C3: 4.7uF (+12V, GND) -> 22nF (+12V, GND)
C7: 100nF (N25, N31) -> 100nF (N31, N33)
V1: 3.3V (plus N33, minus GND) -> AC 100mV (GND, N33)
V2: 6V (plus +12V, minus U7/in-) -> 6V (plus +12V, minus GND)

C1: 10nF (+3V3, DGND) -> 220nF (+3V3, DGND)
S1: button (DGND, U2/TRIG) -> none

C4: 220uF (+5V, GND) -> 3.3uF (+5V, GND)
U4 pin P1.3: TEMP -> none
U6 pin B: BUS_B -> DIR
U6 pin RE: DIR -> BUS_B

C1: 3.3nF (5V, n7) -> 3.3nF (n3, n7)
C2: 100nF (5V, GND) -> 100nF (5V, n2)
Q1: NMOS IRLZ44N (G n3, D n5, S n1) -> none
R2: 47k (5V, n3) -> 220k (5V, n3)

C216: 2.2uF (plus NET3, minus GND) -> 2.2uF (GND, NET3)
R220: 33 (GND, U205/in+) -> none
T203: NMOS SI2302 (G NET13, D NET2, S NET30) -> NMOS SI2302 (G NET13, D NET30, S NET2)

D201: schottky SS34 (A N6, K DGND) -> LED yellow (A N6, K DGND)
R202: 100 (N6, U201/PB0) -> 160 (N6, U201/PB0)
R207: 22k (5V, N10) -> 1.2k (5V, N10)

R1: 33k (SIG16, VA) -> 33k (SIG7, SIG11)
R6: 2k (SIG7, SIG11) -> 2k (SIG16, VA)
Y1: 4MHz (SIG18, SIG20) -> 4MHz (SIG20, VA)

--*--

**Aim of the exercise:** Output every entry exactly as given.

**Result:**
C3: 4.7uF (+12V, GND) -> 22nF (+12V, GND)
C7: 100nF (N25, N31) -> 100nF (N31, N33)
V1: 3.3V (plus N33, minus GND) -> AC 100mV (GND, N33)
V2: 6V (plus +12V, minus U7/in-) -> 6V (plus +12V, minus GND)

C1: 10nF (+3V3, DGND) -> 220nF (+3V3, DGND)
S1: button (DGND, U2/TRIG) -> none

C4: 220uF (+5V, GND) -> 3.3uF (+5V, GND)
U4 pin P1.3: TEMP -> none
U6 pin B: BUS_B -> DIR
U6 pin RE: DIR -> BUS_B

C1: 3.3nF (5V, n7) -> 3.3nF (n3, n7)
C2: 100nF (5V, GND) -> 100nF (5V, n2)
Q1: NMOS IRLZ44N (G n3, D n5, S n1) -> none
R2: 47k (5V, n3) -> 220k (5V, n3)

C216: 2.2uF (plus NET3, minus GND) -> 2.2uF (GND, NET3)
R220: 33 (GND, U205/in+) -> none
T203: NMOS SI2302 (G NET13, D NET2, S NET30) -> NMOS SI2302 (G NET13, D NET30, S NET2)

D201: schottky SS34 (A N6, K DGND) -> LED yellow (A N6, K DGND)
R202: 100 (N6, U201/PB0) -> 160 (N6, U201/PB0)
R207: 22k (5V, N10) -> 1.2k (5V, N10)

R1: 33k (SIG16, VA) -> 33k (SIG7, SIG11)
R6: 2k (SIG7, SIG11) -> 2k (SIG16, VA)
Y1: 4MHz (SIG18, SIG20) -> 4MHz (SIG20, VA)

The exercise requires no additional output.